### What is required
In the listing below, find the line containing "D3: LED (A SIG10, K" and the line containing "Q1: NPN (B SIG17, C". Repeat exactly those two lines and every line between them, nothing more.

### Material supplied
=======

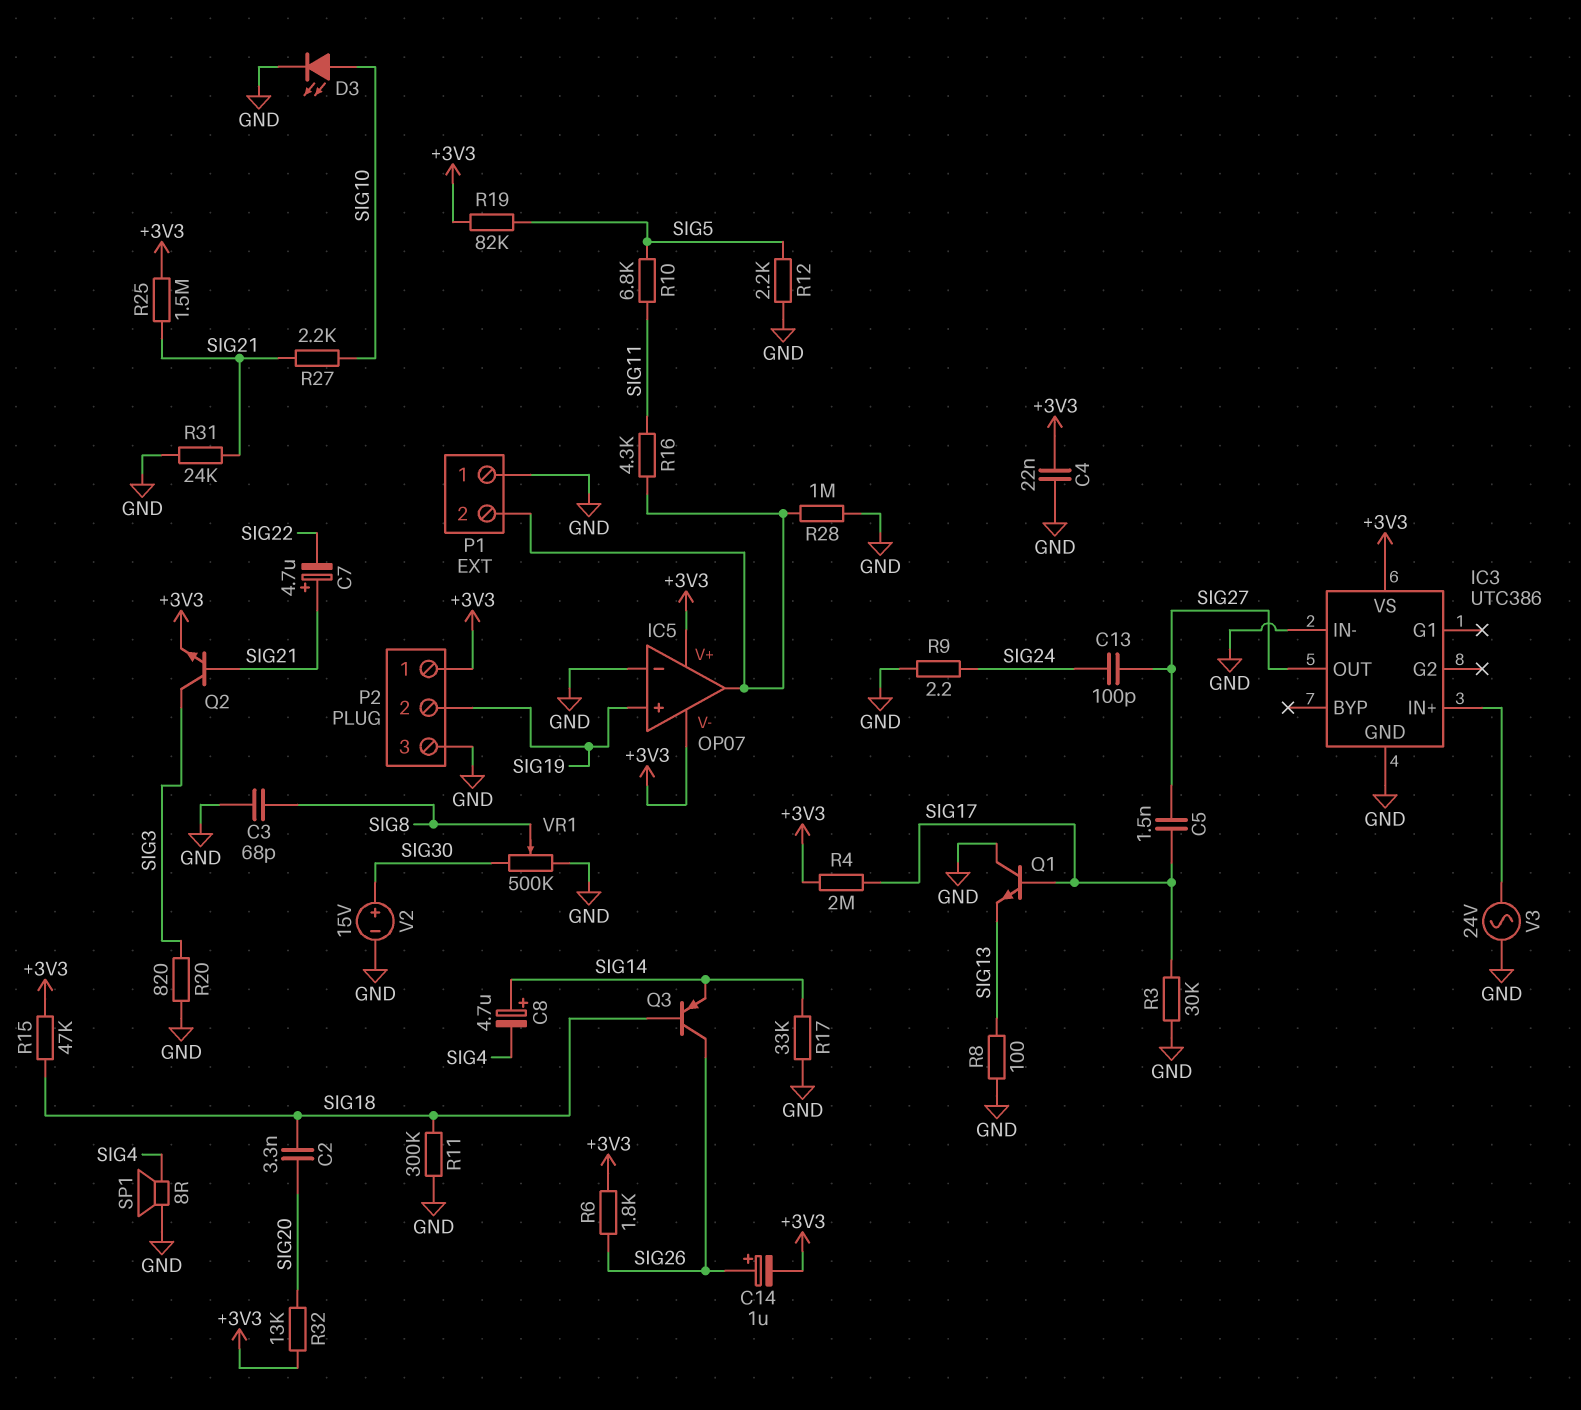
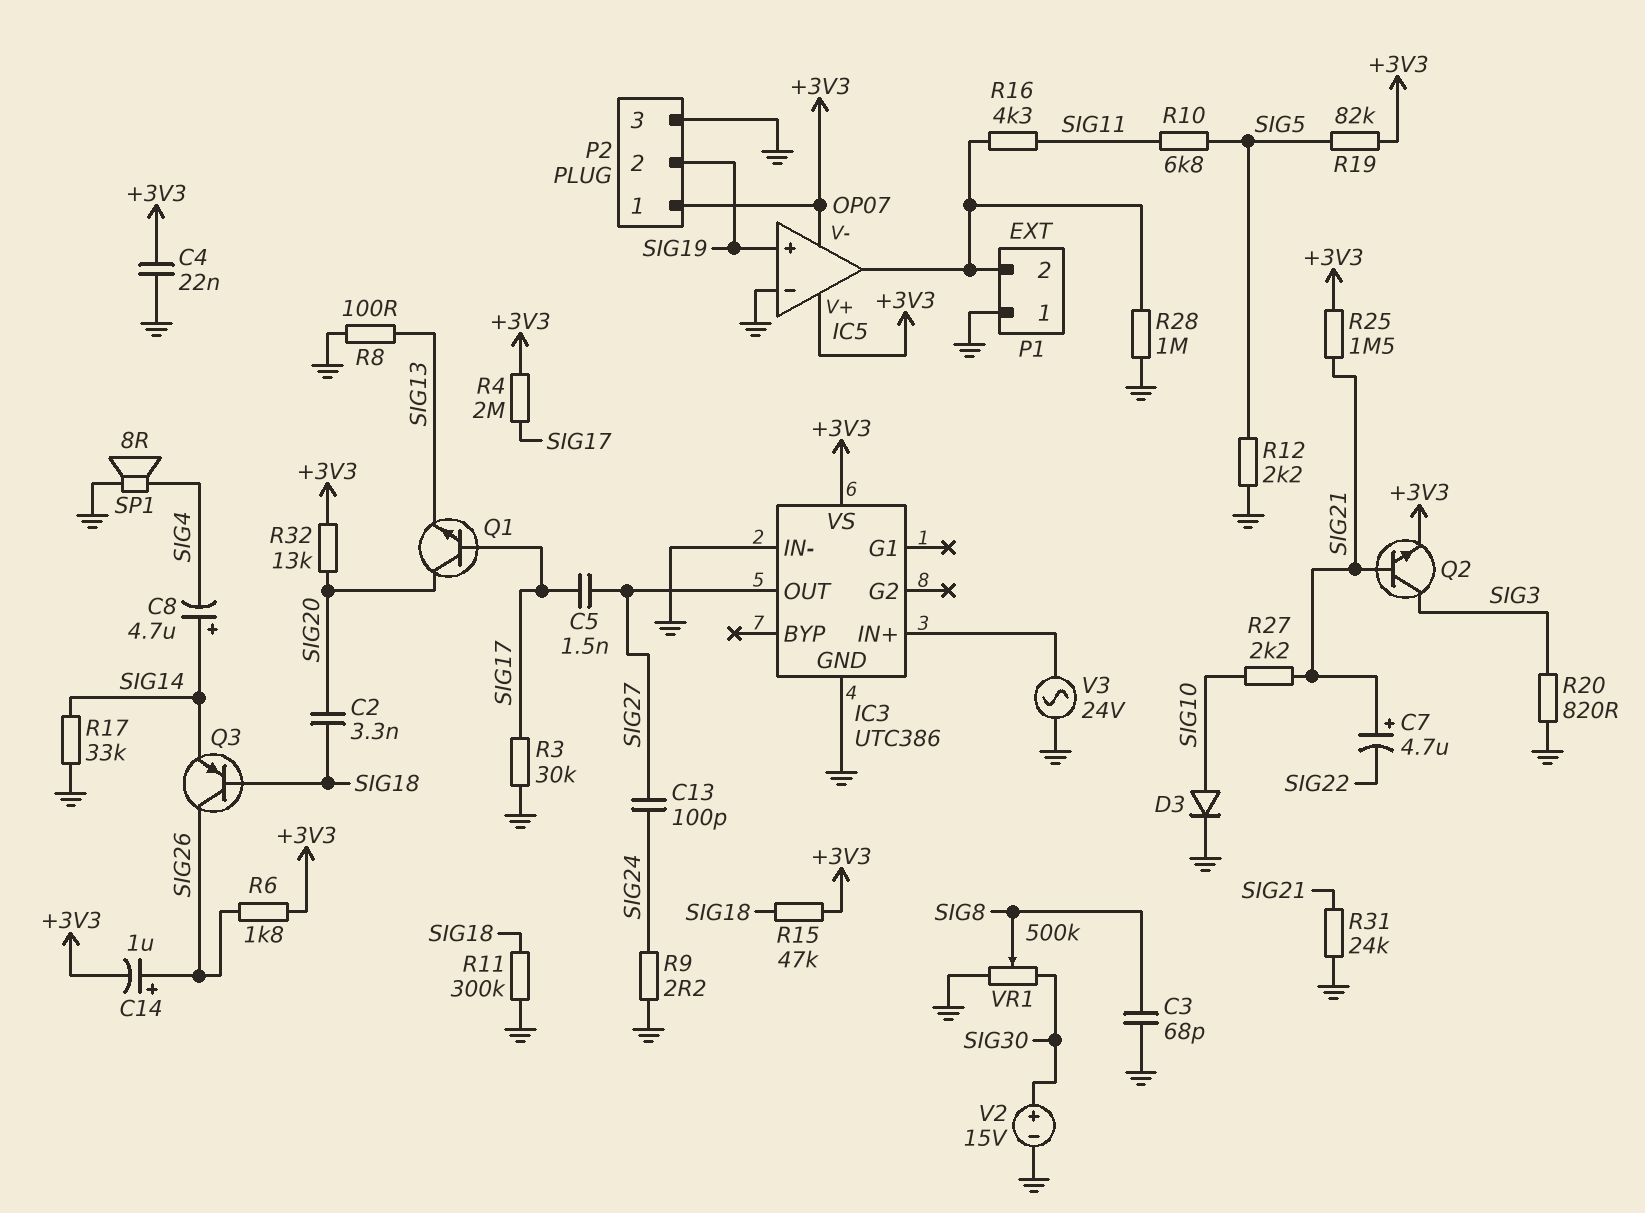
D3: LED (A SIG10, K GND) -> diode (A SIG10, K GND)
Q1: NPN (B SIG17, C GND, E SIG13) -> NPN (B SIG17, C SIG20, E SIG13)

=======

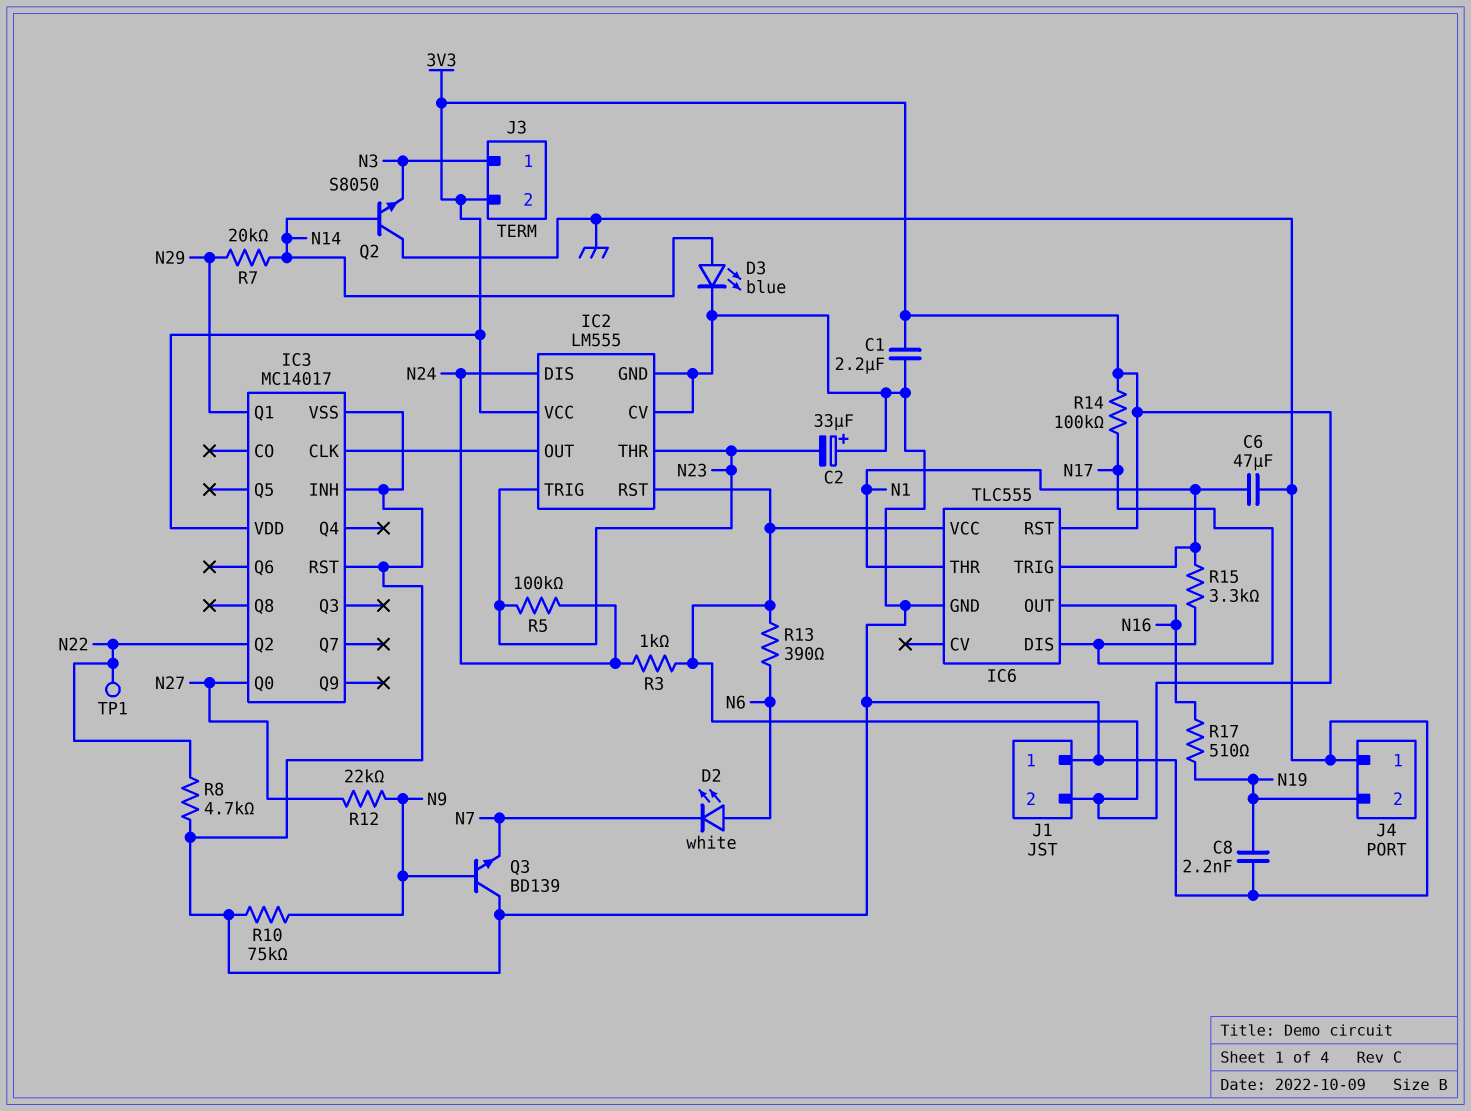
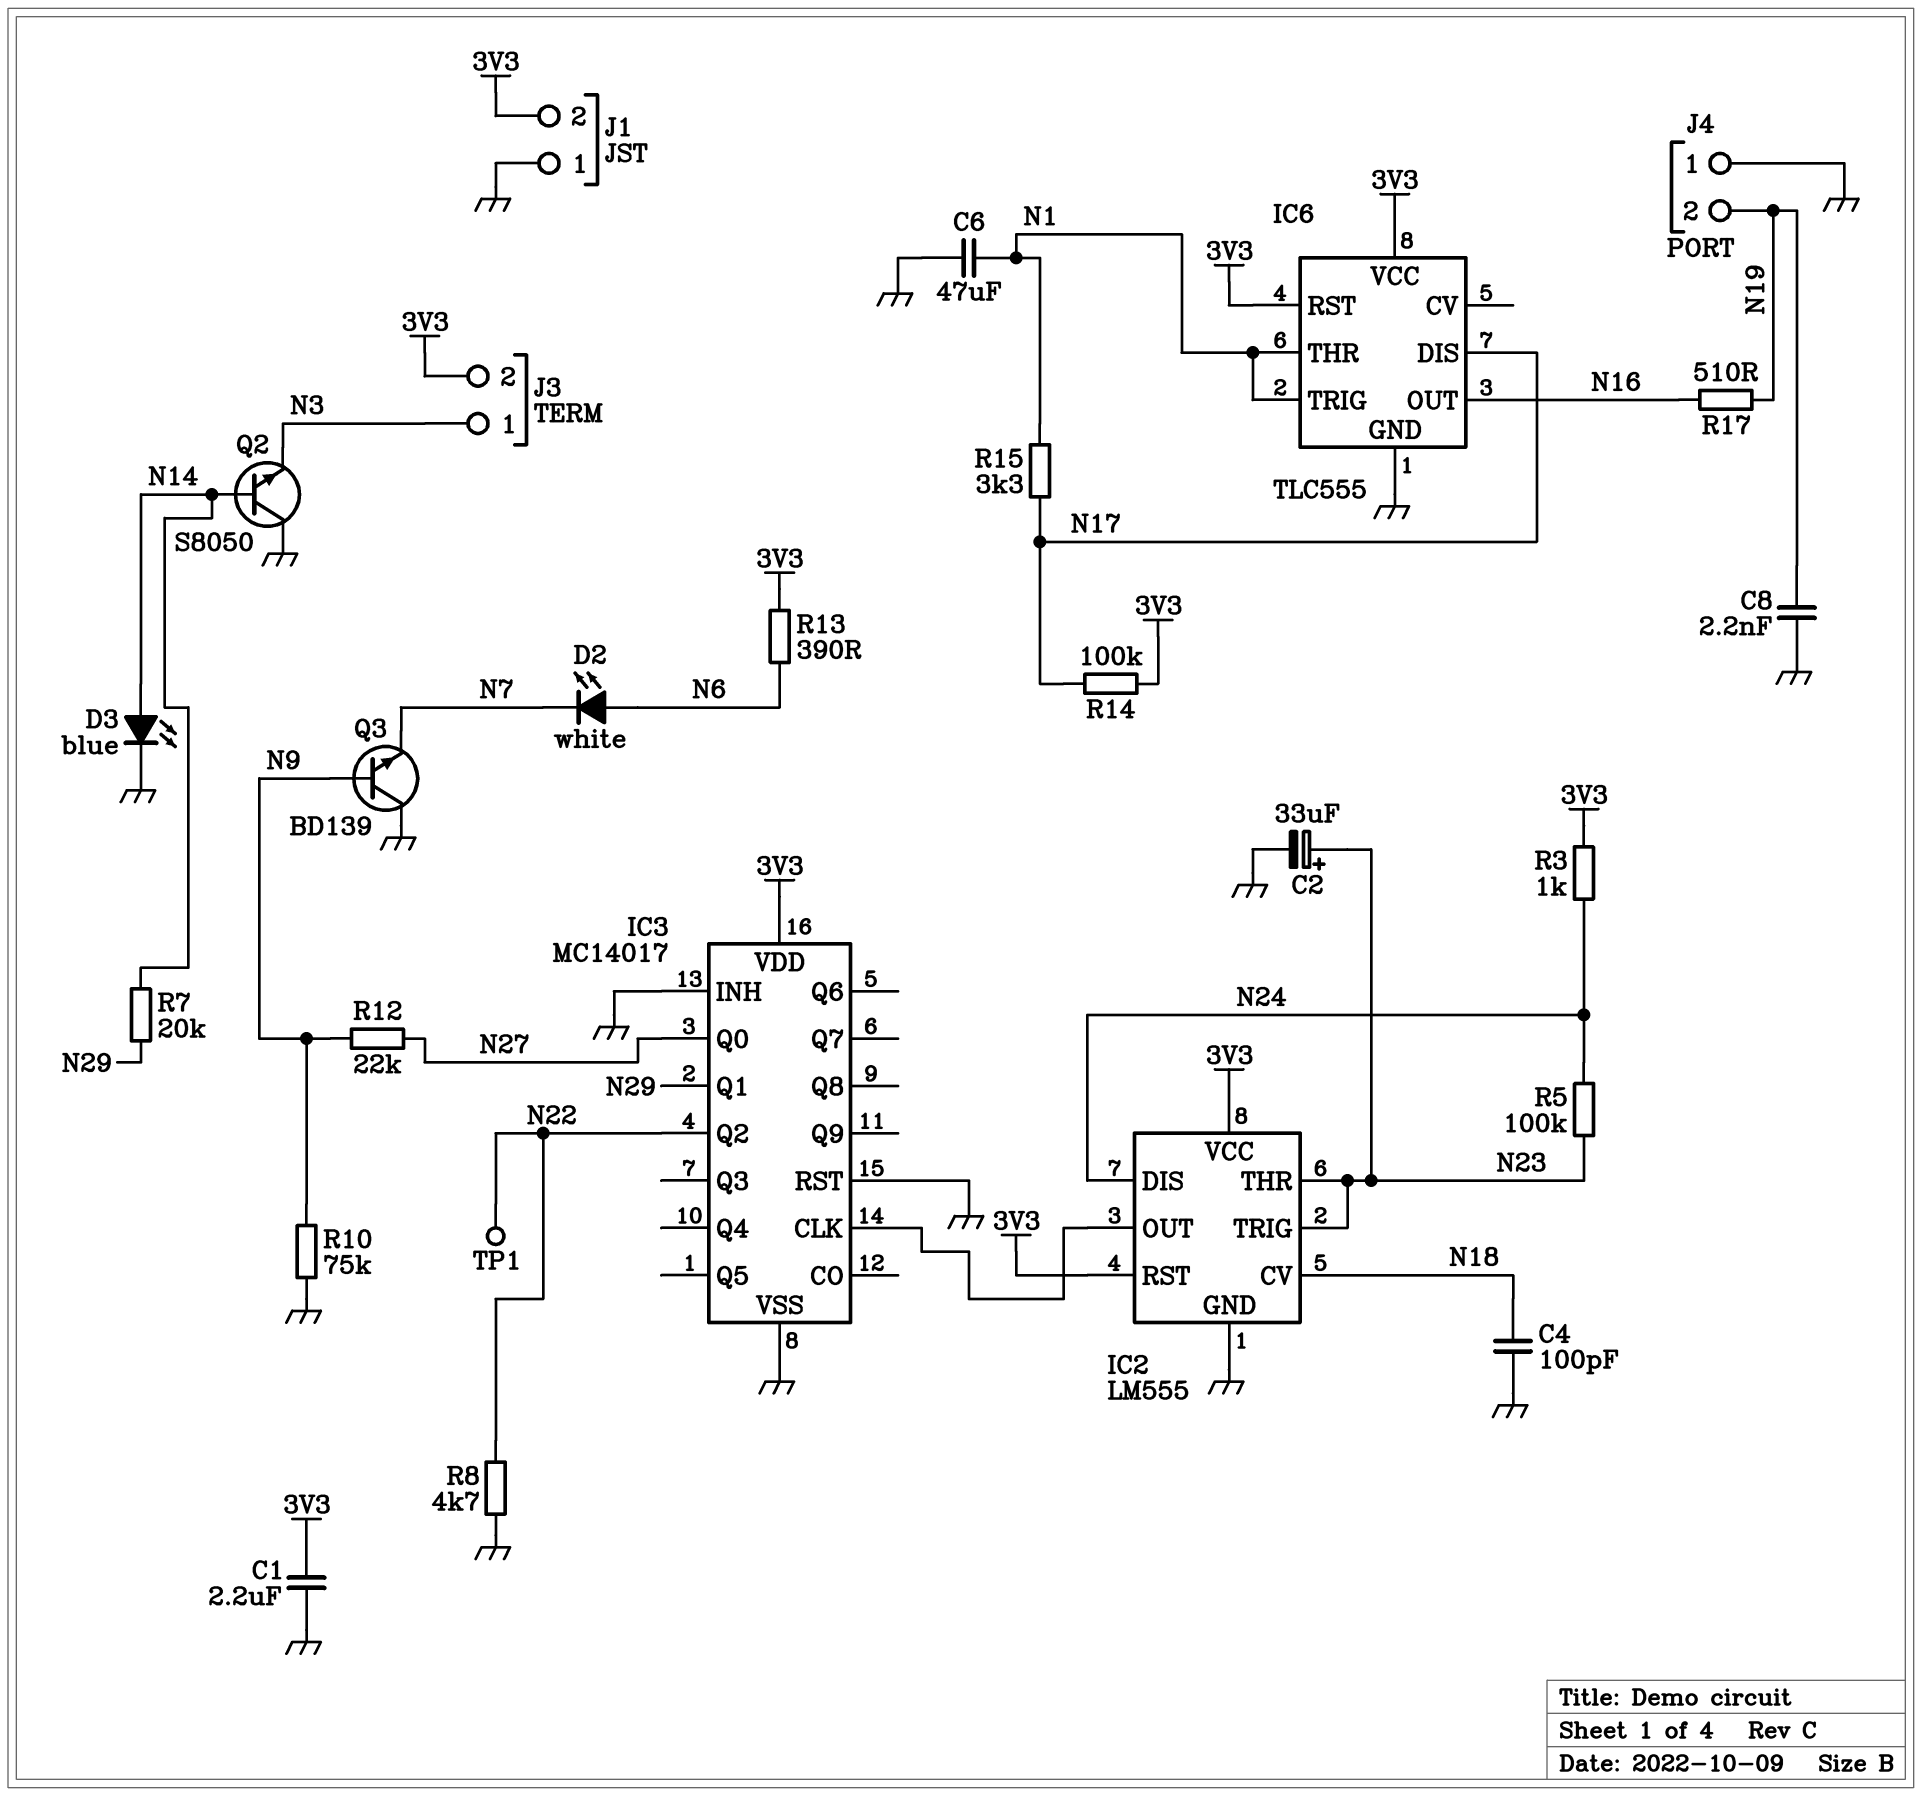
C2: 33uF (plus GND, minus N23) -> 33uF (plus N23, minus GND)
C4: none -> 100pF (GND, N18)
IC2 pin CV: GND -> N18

=======

### Result of the exercise
D3: LED (A SIG10, K GND) -> diode (A SIG10, K GND)
Q1: NPN (B SIG17, C GND, E SIG13) -> NPN (B SIG17, C SIG20, E SIG13)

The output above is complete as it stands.